WORK REQUEST>
Restate word for word the lines of the records below, starting at the line that contains "blue jar: 10 -> 11" and ending at the line that contains "grey tape: 8 -> 10", with both of those lines included and nothing else.
┌─ EXTRACTED INFORMATION
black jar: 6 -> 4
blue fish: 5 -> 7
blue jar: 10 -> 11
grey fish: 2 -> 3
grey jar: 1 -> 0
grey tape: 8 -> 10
└─
┌─ EXTRACTED INFORMATION
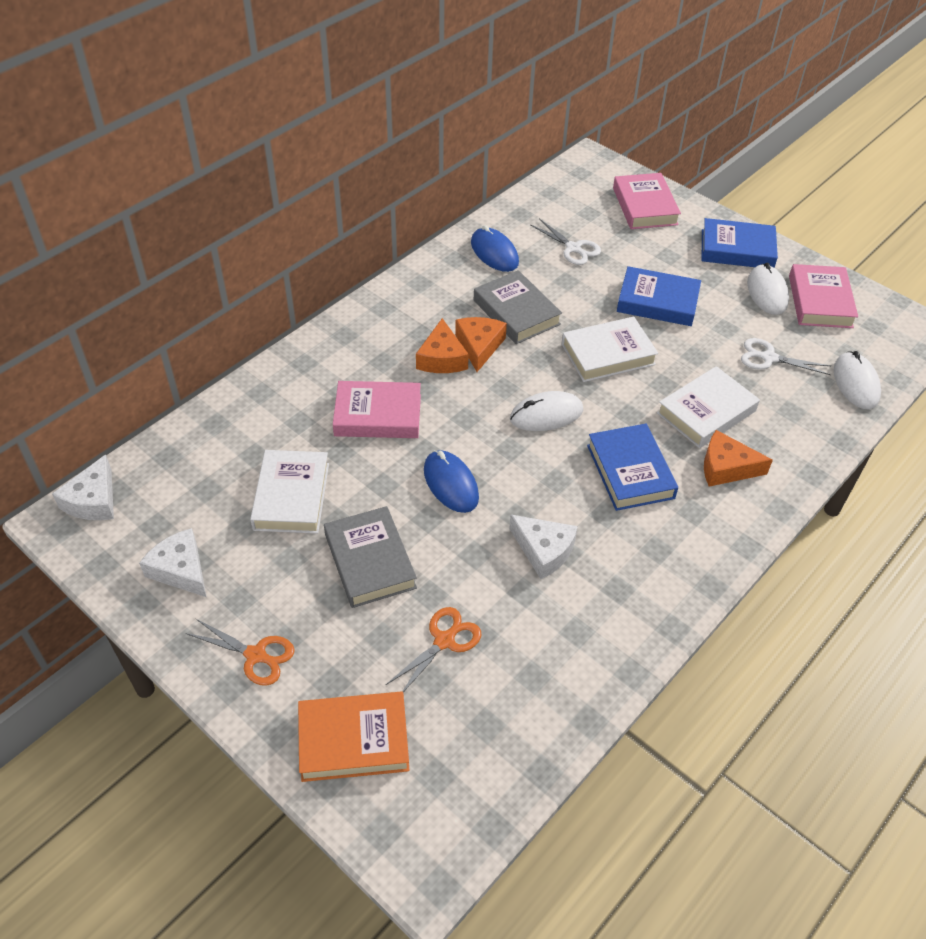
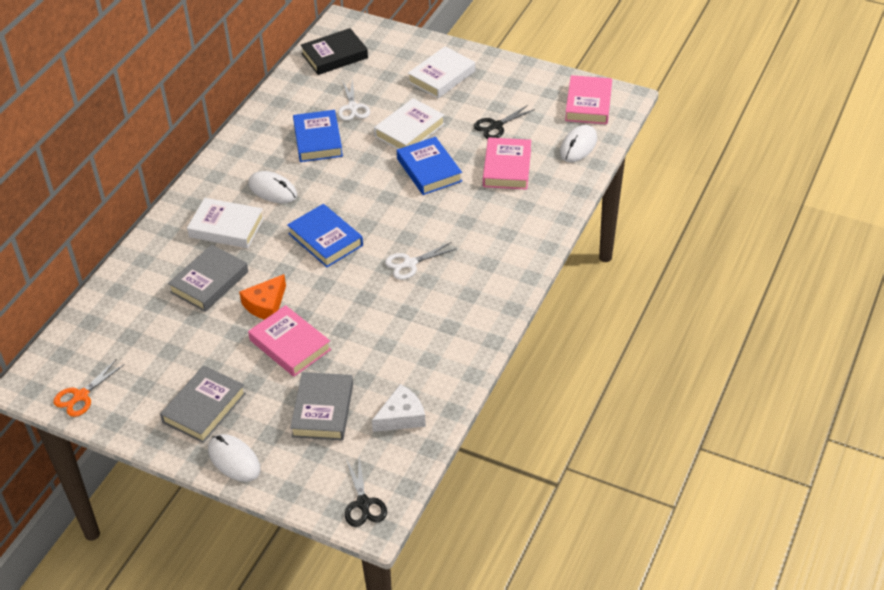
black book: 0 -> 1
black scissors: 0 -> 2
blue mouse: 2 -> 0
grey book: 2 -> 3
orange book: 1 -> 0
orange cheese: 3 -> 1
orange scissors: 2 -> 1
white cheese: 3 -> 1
└─
ANSWER TO THE EXERCISE>
blue jar: 10 -> 11
grey fish: 2 -> 3
grey jar: 1 -> 0
grey tape: 8 -> 10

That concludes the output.